To do: Which lines of the entries below contain the string "plus"? Copy each one.

Dataset excerpts:
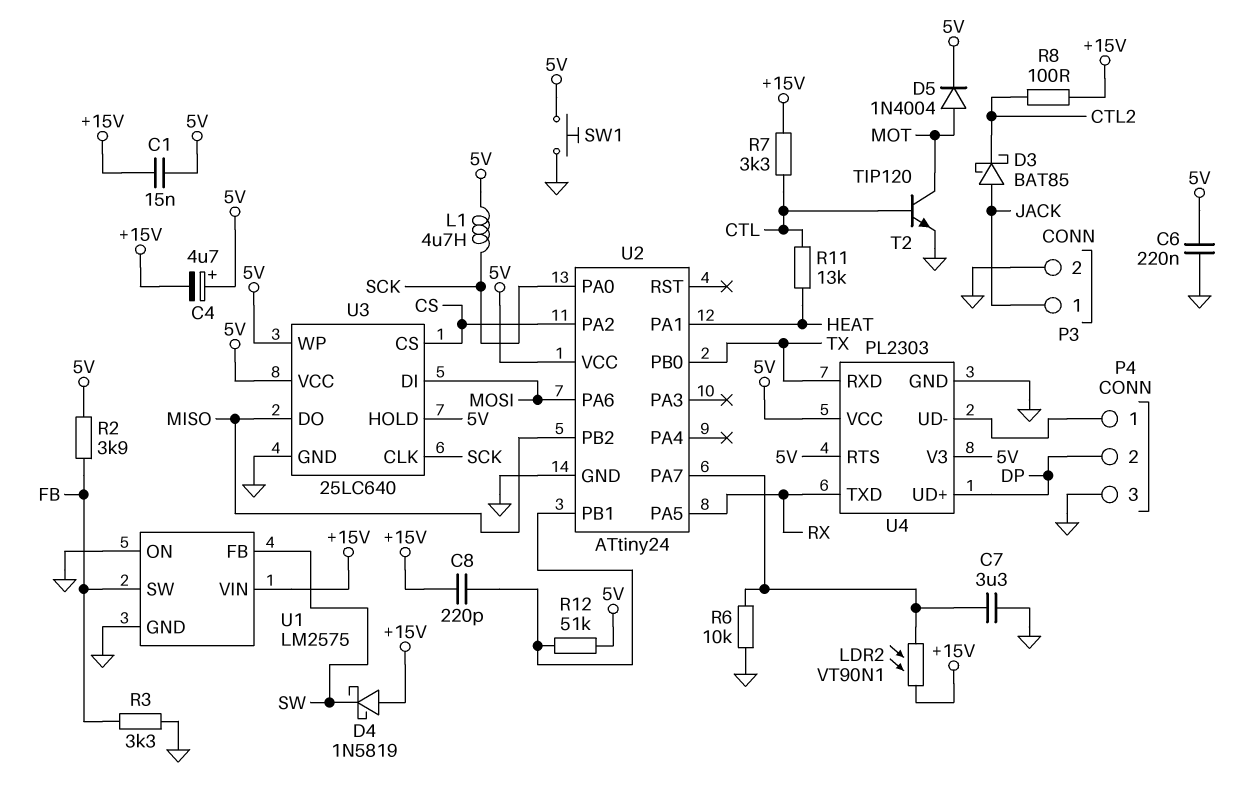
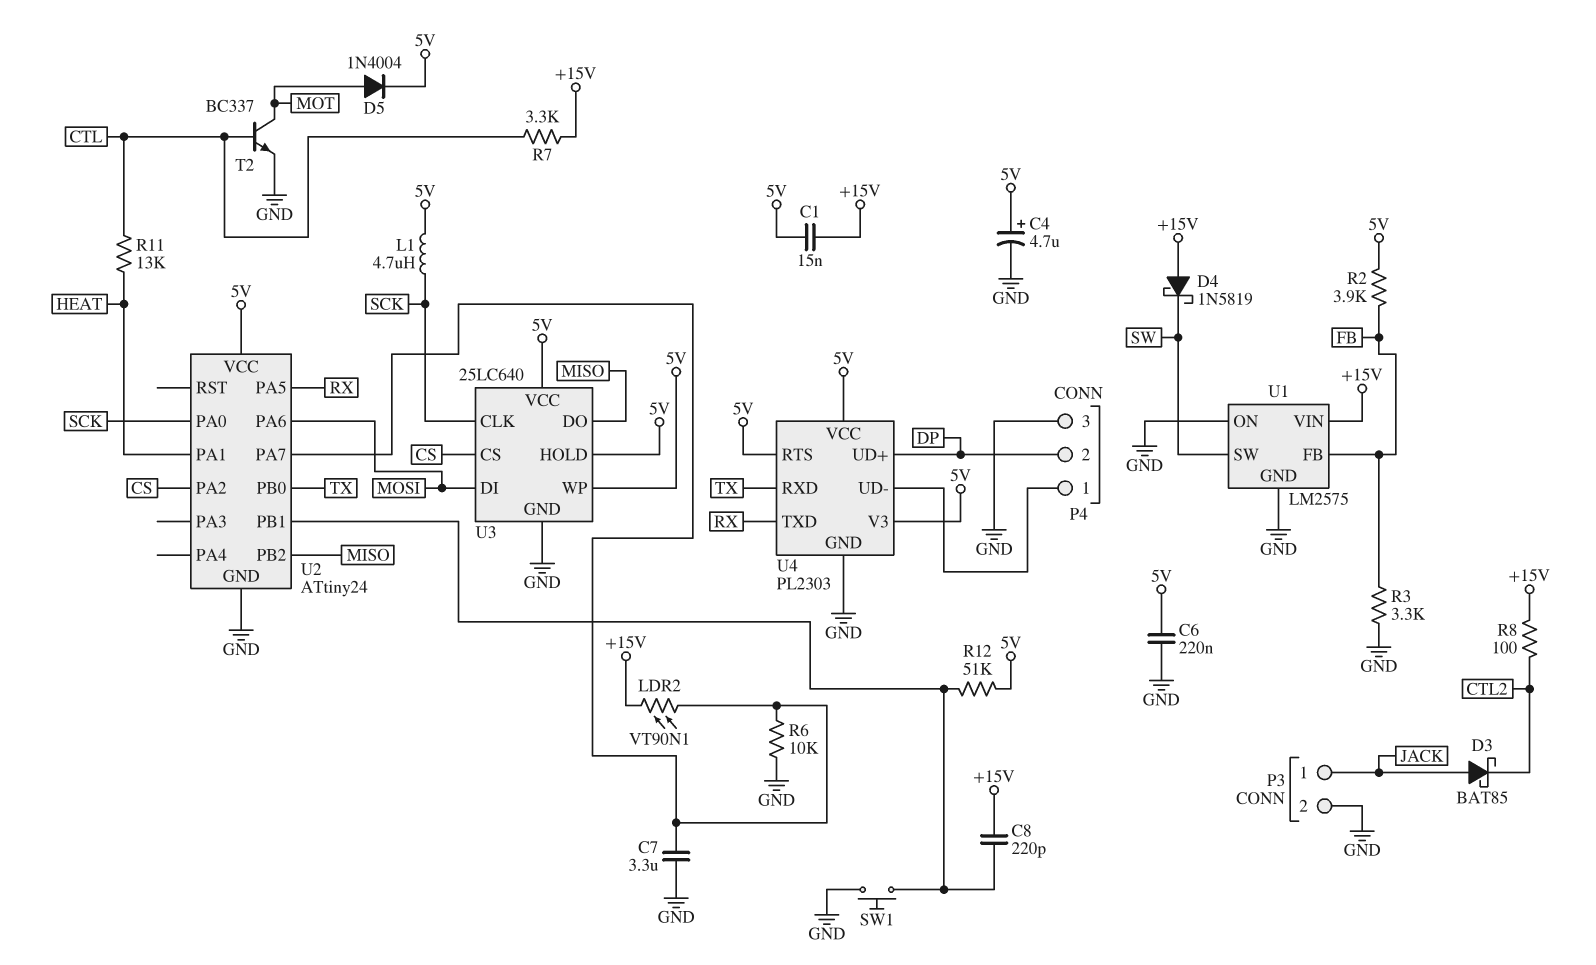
C4: 4.7uF (plus 5V, minus +15V) -> 4.7uF (plus 5V, minus GND)
SW1: button (5V, GND) -> button (GND, U2/PB1)
T2: NPN TIP120 (B CTL, C MOT, E GND) -> NPN BC337 (B CTL, C MOT, E GND)
U1 pin FB: SW -> FB
U1 pin SW: FB -> SW

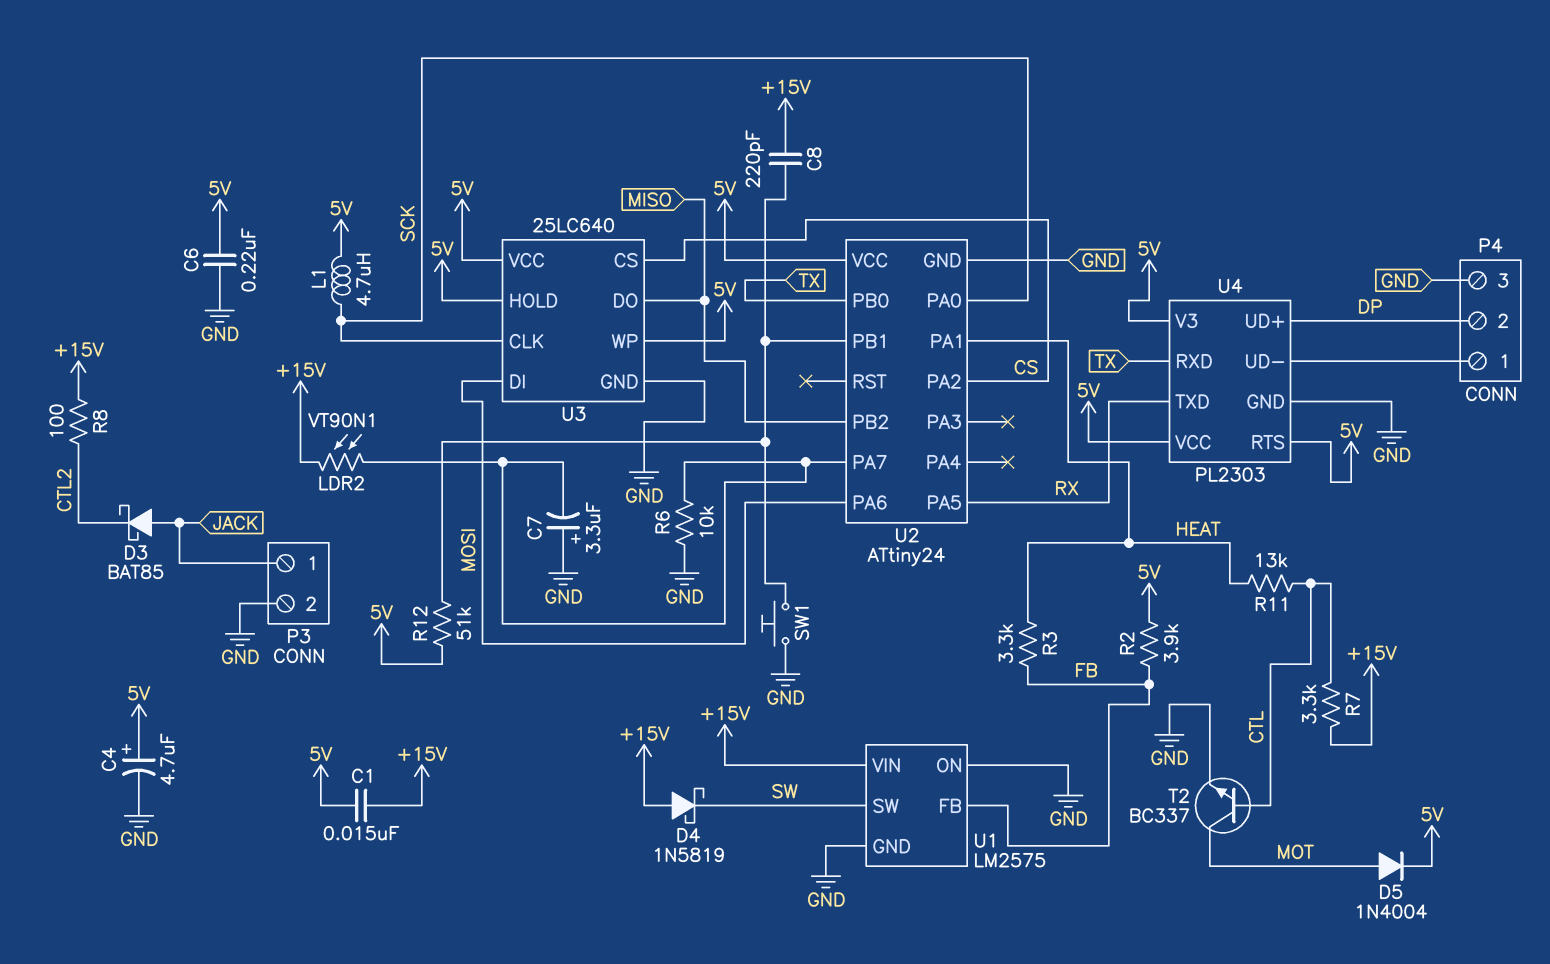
C7: 3.3uF (GND, U2/PA7) -> 3.3uF (plus GND, minus U2/PA7)
R3: 3.3k (FB, GND) -> 3.3k (FB, HEAT)

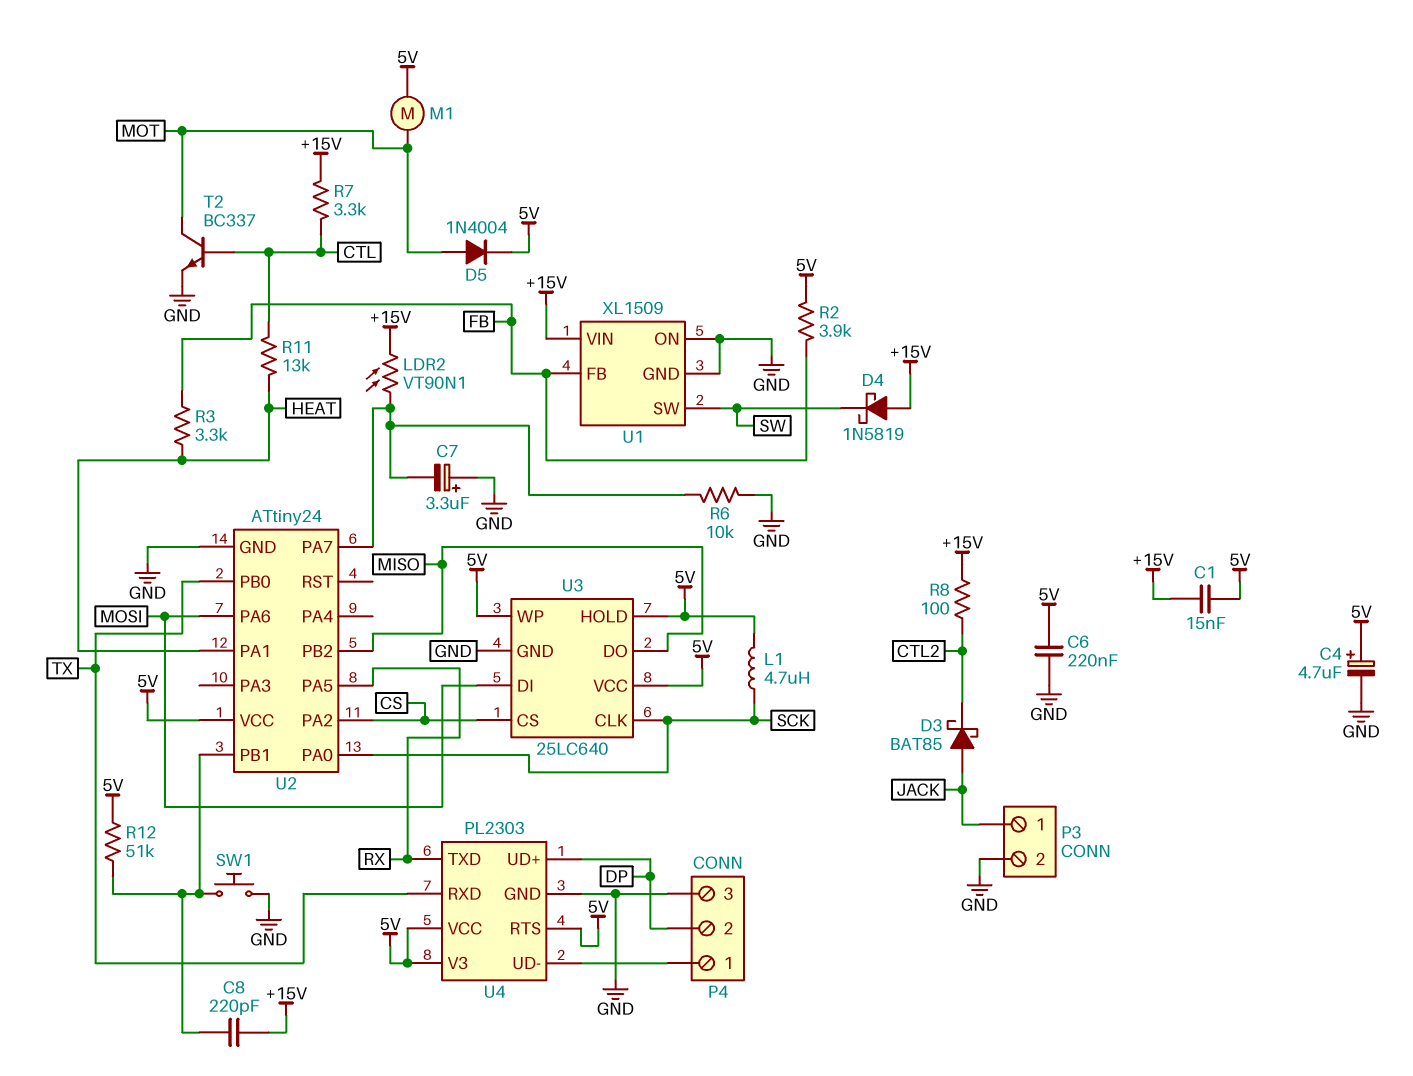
M1: none -> motor (5V, MOT)
U1: LM2575 -> XL1509

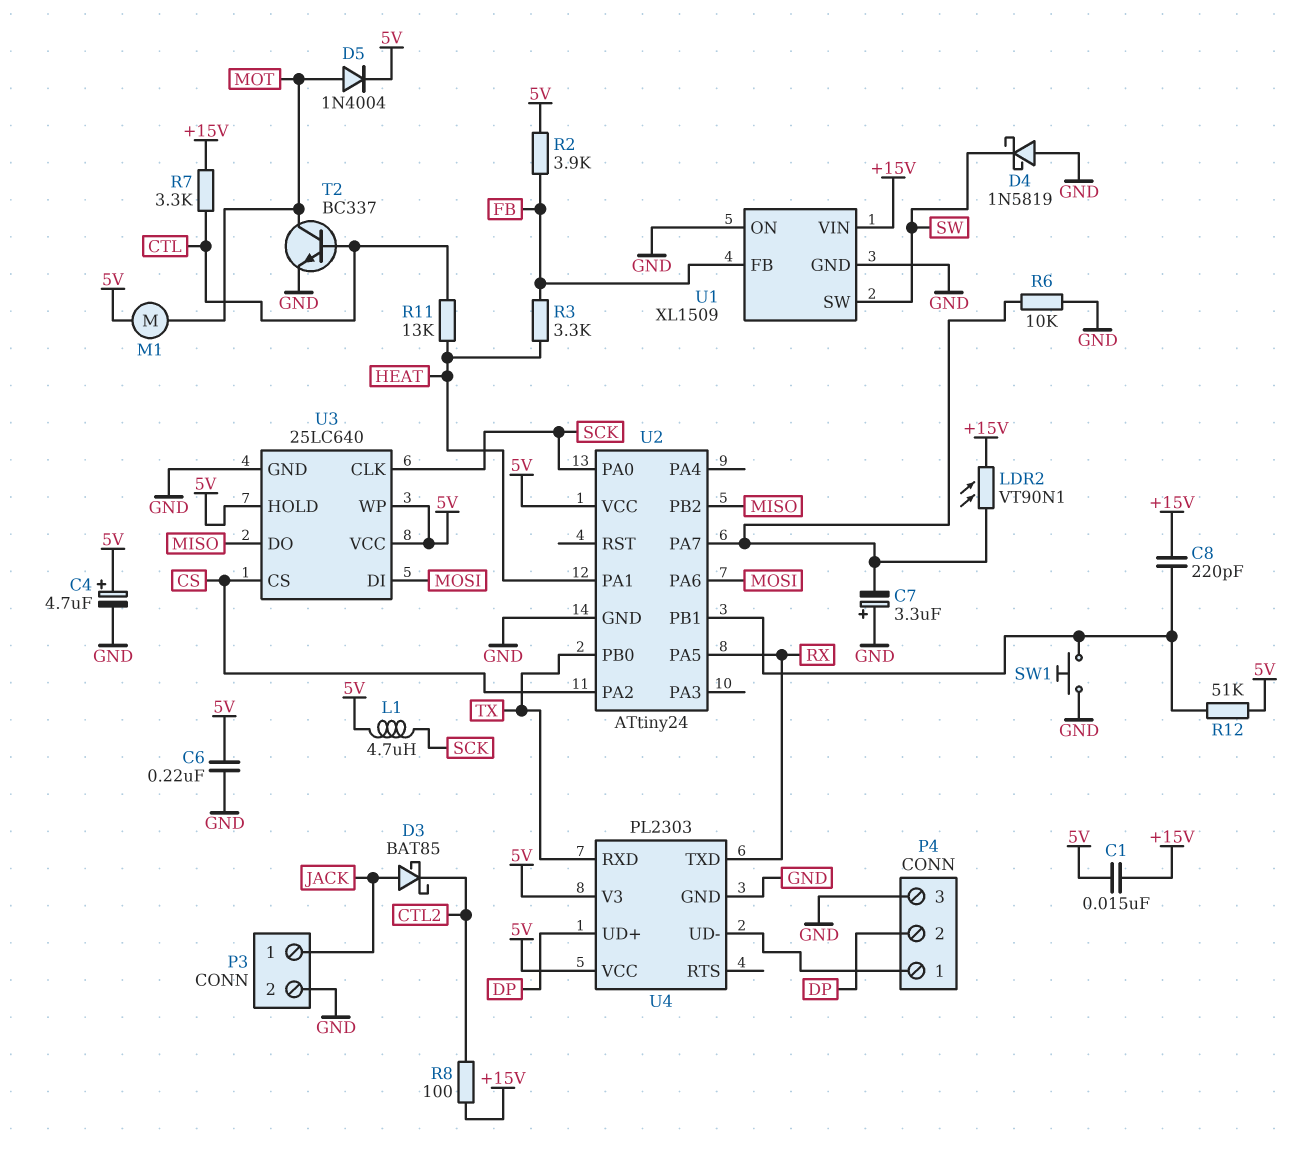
D4: schottky 1N5819 (A +15V, K SW) -> schottky 1N5819 (A GND, K SW)
U4 pin RTS: 5V -> none

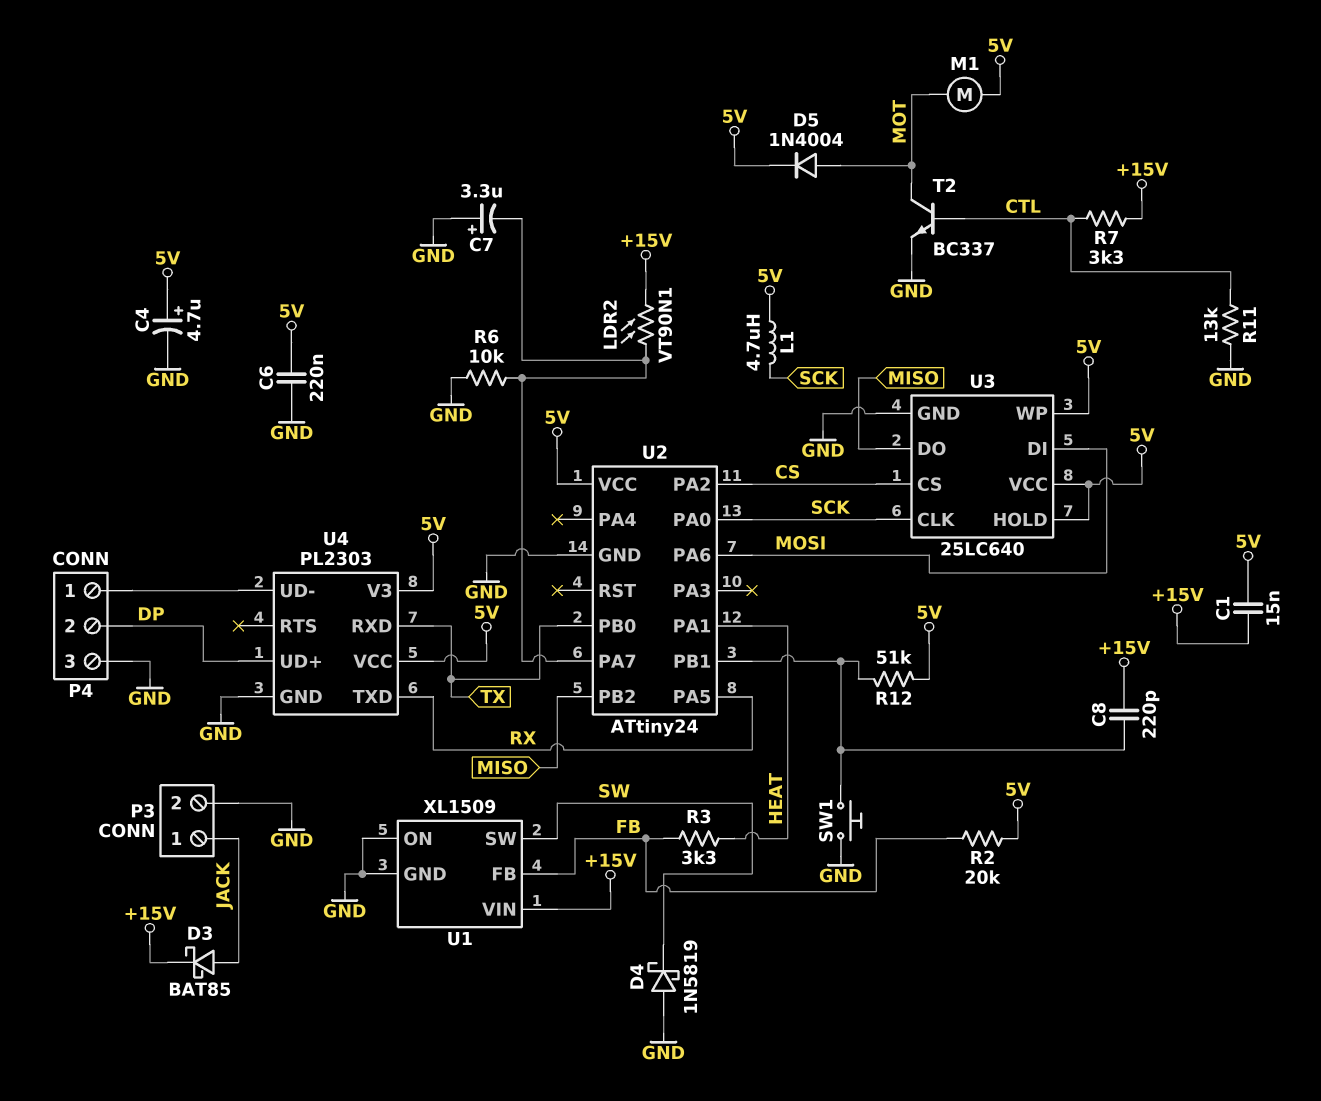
D3: schottky BAT85 (A JACK, K CTL2) -> schottky BAT85 (A JACK, K +15V)
R2: 3.9k (5V, FB) -> 20k (5V, FB)
R8: 100 (+15V, CTL2) -> none
R11: 13k (CTL, HEAT) -> 13k (CTL, GND)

Solved exercise:
C4: 4.7uF (plus 5V, minus +15V) -> 4.7uF (plus 5V, minus GND)
C7: 3.3uF (GND, U2/PA7) -> 3.3uF (plus GND, minus U2/PA7)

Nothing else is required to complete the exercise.